- [Dataset items]:
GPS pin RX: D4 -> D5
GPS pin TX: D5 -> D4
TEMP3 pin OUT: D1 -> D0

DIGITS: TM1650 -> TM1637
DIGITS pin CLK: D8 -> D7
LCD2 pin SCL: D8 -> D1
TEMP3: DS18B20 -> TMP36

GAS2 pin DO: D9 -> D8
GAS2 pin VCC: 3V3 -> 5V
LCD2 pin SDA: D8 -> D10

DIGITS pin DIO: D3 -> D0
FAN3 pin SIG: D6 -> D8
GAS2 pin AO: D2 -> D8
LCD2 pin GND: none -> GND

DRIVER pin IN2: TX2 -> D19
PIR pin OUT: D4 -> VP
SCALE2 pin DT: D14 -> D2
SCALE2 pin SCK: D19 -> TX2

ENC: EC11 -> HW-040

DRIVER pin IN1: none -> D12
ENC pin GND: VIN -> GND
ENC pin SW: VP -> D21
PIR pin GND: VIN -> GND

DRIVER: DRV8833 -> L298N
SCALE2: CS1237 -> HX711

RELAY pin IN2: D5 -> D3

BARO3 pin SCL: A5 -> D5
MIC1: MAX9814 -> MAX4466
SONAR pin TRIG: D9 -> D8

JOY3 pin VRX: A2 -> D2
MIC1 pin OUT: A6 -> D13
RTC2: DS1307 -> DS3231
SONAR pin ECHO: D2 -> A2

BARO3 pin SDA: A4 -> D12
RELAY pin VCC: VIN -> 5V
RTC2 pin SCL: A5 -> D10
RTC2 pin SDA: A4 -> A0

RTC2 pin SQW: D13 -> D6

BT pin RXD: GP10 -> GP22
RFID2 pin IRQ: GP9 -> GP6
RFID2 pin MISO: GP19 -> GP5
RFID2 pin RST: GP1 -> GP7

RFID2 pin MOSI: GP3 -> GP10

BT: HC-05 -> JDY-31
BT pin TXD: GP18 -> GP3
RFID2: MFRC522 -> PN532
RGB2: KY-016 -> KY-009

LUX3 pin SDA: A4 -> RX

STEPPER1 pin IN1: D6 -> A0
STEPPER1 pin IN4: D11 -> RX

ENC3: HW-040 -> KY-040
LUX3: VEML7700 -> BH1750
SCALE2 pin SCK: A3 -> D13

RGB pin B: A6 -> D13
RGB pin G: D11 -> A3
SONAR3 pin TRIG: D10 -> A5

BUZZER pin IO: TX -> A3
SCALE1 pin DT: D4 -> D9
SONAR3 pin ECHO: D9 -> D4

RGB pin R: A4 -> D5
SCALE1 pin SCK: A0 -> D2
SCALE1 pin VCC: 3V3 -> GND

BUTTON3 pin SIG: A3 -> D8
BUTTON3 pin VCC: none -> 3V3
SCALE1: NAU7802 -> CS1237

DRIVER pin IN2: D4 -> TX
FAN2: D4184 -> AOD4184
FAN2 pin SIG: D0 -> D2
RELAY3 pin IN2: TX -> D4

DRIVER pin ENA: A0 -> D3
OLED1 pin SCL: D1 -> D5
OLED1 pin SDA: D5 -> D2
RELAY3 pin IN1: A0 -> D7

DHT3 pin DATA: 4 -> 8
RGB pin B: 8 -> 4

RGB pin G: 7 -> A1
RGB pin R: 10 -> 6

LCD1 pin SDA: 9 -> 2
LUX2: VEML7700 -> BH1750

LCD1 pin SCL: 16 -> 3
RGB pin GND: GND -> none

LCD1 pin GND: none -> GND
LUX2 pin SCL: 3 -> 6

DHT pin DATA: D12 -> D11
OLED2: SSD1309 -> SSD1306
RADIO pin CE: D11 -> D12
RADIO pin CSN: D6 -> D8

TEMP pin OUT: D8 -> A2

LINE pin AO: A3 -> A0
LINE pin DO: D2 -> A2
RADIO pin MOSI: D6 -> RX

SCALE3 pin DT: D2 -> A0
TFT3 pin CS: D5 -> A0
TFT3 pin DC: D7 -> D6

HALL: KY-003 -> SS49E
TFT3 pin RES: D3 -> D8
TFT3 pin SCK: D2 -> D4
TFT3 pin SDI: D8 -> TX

- [Your objective]: Return, with no change at all, every line in the entries above from the line containing "LCD1 pin GND: none -> GND" through the line containing "TFT3 pin CS: D5 -> A0".

- [Your solution]:
LCD1 pin GND: none -> GND
LUX2 pin SCL: 3 -> 6

DHT pin DATA: D12 -> D11
OLED2: SSD1309 -> SSD1306
RADIO pin CE: D11 -> D12
RADIO pin CSN: D6 -> D8

TEMP pin OUT: D8 -> A2

LINE pin AO: A3 -> A0
LINE pin DO: D2 -> A2
RADIO pin MOSI: D6 -> RX

SCALE3 pin DT: D2 -> A0
TFT3 pin CS: D5 -> A0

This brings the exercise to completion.